#### What you have to do
For each record below, retype the text exactly and omit any image.

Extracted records
• • • •
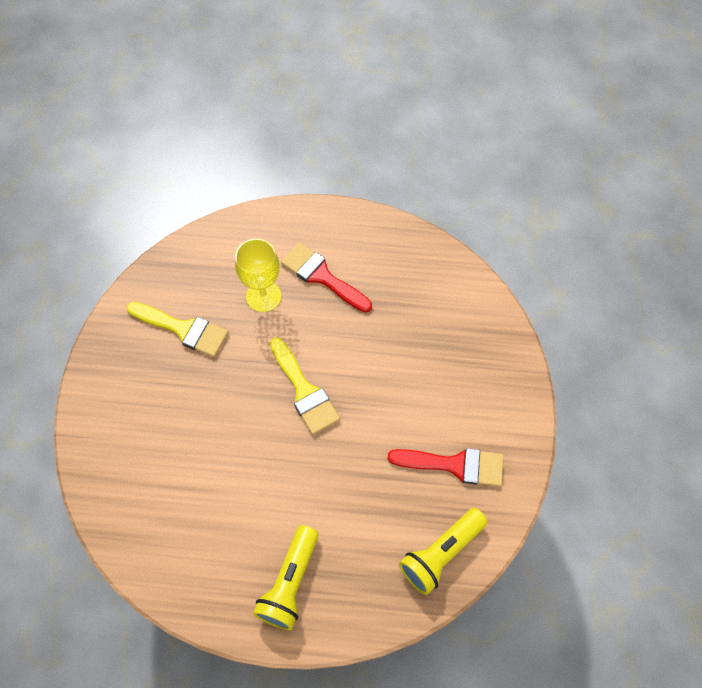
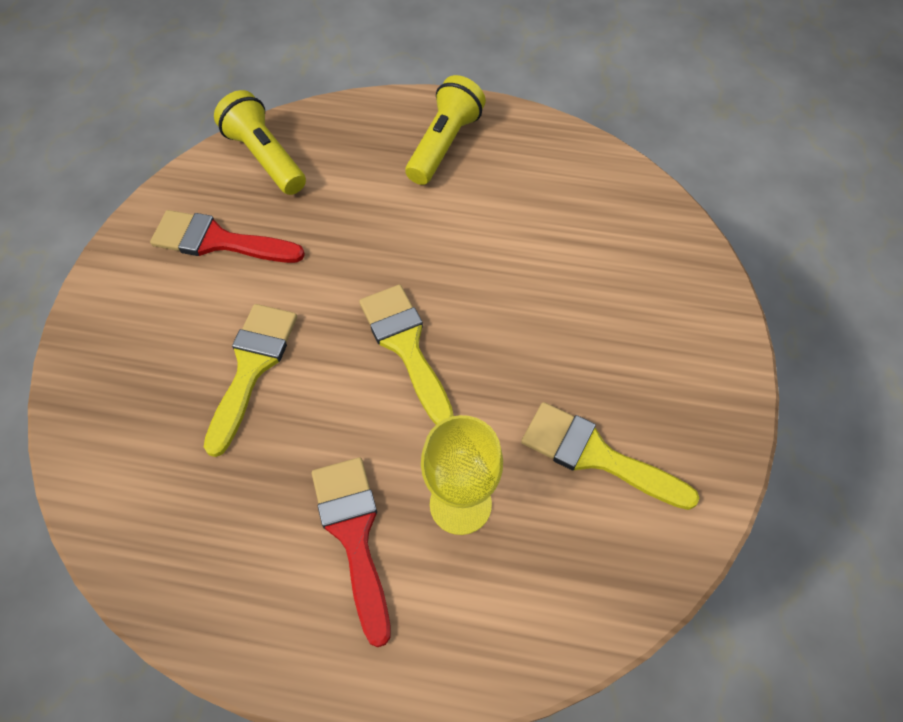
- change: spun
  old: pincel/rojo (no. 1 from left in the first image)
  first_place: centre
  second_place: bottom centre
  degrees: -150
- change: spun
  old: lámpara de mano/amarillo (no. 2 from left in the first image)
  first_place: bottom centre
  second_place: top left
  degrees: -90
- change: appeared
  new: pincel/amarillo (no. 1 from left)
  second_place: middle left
• • • •
#### Response
- change: spun
  old: pincel/rojo (no. 1 from left in the first image)
  first_place: centre
  second_place: bottom centre
  degrees: -150
- change: spun
  old: lámpara de mano/amarillo (no. 2 from left in the first image)
  first_place: bottom centre
  second_place: top left
  degrees: -90
- change: appeared
  new: pincel/amarillo (no. 1 from left)
  second_place: middle left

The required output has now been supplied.